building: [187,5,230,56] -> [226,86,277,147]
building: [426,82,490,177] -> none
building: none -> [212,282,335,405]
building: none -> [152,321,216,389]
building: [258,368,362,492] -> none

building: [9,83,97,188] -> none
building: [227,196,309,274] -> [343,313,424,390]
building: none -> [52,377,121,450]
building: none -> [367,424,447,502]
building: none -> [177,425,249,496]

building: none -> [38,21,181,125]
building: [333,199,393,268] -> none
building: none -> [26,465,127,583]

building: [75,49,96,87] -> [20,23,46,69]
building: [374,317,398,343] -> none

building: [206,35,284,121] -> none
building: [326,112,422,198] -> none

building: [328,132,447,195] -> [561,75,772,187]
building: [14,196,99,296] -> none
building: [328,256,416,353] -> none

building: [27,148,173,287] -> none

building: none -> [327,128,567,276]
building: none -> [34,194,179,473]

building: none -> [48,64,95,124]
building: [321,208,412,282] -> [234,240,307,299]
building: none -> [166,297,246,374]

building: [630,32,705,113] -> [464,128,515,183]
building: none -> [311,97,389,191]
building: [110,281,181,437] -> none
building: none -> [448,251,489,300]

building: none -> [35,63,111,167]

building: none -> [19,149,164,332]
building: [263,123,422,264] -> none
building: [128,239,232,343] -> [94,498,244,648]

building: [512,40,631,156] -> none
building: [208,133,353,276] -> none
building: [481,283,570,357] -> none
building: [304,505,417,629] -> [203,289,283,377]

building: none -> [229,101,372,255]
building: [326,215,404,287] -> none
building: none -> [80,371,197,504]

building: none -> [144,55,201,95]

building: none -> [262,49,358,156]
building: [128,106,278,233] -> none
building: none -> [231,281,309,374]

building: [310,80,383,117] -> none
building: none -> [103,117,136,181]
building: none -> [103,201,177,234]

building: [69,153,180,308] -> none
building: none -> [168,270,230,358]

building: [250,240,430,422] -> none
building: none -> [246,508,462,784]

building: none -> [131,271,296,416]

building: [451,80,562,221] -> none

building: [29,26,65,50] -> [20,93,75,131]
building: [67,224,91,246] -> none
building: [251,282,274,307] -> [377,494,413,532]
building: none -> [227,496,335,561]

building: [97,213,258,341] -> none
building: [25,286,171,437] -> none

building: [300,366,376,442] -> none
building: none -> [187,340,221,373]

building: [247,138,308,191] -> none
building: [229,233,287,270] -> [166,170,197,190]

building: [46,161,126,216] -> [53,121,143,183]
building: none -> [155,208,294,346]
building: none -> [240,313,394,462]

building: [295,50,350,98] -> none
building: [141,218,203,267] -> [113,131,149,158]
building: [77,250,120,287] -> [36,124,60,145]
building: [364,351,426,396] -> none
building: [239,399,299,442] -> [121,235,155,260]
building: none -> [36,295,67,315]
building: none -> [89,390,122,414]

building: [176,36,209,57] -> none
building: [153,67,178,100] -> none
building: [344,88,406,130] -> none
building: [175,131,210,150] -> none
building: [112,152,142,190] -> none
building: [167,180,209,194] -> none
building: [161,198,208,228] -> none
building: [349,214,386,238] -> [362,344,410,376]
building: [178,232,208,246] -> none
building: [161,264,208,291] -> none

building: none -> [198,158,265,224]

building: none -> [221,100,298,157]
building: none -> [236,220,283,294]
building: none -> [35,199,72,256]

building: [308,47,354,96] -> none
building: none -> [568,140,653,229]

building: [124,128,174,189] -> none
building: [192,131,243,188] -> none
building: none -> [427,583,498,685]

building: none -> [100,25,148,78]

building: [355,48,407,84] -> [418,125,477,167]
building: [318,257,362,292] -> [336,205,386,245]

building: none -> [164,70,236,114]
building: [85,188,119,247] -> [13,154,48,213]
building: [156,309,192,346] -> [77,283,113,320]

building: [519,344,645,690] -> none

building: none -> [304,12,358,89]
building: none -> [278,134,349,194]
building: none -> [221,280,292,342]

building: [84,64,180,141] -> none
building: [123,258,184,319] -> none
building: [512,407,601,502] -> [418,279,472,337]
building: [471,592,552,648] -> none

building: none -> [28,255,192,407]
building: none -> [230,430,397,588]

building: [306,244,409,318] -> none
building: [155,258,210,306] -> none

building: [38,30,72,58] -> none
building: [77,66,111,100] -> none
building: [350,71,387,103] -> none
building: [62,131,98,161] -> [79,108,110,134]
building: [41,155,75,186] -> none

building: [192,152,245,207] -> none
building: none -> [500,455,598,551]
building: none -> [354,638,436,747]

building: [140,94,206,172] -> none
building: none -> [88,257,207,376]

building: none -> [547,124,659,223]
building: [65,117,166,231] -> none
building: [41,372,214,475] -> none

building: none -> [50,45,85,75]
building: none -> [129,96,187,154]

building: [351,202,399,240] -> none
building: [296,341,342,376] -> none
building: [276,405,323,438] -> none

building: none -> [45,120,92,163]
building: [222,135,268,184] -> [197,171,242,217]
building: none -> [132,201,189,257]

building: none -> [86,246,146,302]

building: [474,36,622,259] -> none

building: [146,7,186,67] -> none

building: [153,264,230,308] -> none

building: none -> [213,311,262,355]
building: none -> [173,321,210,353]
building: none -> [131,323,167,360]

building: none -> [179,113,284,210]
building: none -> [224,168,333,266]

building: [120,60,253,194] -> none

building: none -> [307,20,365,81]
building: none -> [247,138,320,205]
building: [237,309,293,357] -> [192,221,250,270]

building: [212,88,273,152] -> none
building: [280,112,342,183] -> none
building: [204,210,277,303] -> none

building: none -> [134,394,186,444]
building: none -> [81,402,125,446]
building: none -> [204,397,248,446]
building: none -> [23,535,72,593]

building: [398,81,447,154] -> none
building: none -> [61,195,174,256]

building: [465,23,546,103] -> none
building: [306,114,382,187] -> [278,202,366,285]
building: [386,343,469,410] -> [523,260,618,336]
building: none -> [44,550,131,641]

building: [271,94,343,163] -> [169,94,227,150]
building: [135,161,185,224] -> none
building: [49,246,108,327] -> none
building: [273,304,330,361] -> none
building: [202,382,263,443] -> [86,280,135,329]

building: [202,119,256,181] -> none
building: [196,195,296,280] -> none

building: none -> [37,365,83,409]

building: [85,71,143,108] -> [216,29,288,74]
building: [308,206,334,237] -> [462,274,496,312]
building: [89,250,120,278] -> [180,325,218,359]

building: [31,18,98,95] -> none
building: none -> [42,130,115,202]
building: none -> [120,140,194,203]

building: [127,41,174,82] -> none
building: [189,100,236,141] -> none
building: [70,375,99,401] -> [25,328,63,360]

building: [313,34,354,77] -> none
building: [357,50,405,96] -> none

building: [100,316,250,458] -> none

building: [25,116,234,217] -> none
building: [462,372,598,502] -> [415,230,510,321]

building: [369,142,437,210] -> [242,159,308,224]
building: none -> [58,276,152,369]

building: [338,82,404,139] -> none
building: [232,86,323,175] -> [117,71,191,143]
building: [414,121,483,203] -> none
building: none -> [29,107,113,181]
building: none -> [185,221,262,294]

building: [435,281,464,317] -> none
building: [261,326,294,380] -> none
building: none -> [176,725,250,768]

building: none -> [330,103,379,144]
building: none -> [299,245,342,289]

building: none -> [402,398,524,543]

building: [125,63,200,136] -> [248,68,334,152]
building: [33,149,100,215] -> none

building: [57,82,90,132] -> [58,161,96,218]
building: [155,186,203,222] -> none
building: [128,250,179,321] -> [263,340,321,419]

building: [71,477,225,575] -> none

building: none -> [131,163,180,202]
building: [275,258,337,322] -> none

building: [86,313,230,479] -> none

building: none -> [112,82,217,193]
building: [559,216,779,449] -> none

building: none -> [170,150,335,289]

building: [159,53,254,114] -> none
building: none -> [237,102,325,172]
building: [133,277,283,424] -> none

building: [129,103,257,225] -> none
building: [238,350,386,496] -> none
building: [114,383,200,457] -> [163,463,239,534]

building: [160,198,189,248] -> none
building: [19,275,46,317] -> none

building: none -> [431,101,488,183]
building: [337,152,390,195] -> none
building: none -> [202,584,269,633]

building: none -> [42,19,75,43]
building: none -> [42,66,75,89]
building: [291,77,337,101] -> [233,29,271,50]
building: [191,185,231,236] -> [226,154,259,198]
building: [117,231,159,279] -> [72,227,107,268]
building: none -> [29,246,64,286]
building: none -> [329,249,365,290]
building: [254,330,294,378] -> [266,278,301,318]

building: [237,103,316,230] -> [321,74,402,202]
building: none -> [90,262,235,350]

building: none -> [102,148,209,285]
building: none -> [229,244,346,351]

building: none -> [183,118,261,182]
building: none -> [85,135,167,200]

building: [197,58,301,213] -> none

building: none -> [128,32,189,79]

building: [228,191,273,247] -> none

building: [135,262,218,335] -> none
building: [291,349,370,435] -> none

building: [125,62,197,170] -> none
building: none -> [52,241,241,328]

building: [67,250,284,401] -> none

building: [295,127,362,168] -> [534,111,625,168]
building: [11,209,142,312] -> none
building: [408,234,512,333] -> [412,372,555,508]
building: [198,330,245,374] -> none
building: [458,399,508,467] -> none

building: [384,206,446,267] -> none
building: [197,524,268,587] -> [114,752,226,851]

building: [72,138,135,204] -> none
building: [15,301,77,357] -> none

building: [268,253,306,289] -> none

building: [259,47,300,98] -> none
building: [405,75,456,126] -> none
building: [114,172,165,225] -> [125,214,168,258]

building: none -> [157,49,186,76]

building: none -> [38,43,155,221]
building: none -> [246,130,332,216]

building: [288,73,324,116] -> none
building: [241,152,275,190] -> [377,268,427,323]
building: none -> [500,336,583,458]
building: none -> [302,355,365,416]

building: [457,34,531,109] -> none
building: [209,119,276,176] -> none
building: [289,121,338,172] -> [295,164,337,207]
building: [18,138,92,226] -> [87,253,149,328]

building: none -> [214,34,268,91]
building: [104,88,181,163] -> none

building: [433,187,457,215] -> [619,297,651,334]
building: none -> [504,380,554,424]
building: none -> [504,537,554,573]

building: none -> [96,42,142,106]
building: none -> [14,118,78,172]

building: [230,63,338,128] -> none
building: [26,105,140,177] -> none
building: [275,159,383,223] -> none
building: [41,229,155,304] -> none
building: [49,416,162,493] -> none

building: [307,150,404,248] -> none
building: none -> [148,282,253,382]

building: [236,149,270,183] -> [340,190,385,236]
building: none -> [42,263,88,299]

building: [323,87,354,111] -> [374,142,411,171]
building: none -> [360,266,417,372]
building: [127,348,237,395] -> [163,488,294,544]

- **Try it**: Set down exactly the lines above that run from the start of the listing to the line with "building: none -> [448,251,489,300]". Leave out every later line.

- **Exercise solution**:
building: [187,5,230,56] -> [226,86,277,147]
building: [426,82,490,177] -> none
building: none -> [212,282,335,405]
building: none -> [152,321,216,389]
building: [258,368,362,492] -> none

building: [9,83,97,188] -> none
building: [227,196,309,274] -> [343,313,424,390]
building: none -> [52,377,121,450]
building: none -> [367,424,447,502]
building: none -> [177,425,249,496]

building: none -> [38,21,181,125]
building: [333,199,393,268] -> none
building: none -> [26,465,127,583]

building: [75,49,96,87] -> [20,23,46,69]
building: [374,317,398,343] -> none

building: [206,35,284,121] -> none
building: [326,112,422,198] -> none

building: [328,132,447,195] -> [561,75,772,187]
building: [14,196,99,296] -> none
building: [328,256,416,353] -> none

building: [27,148,173,287] -> none

building: none -> [327,128,567,276]
building: none -> [34,194,179,473]

building: none -> [48,64,95,124]
building: [321,208,412,282] -> [234,240,307,299]
building: none -> [166,297,246,374]

building: [630,32,705,113] -> [464,128,515,183]
building: none -> [311,97,389,191]
building: [110,281,181,437] -> none
building: none -> [448,251,489,300]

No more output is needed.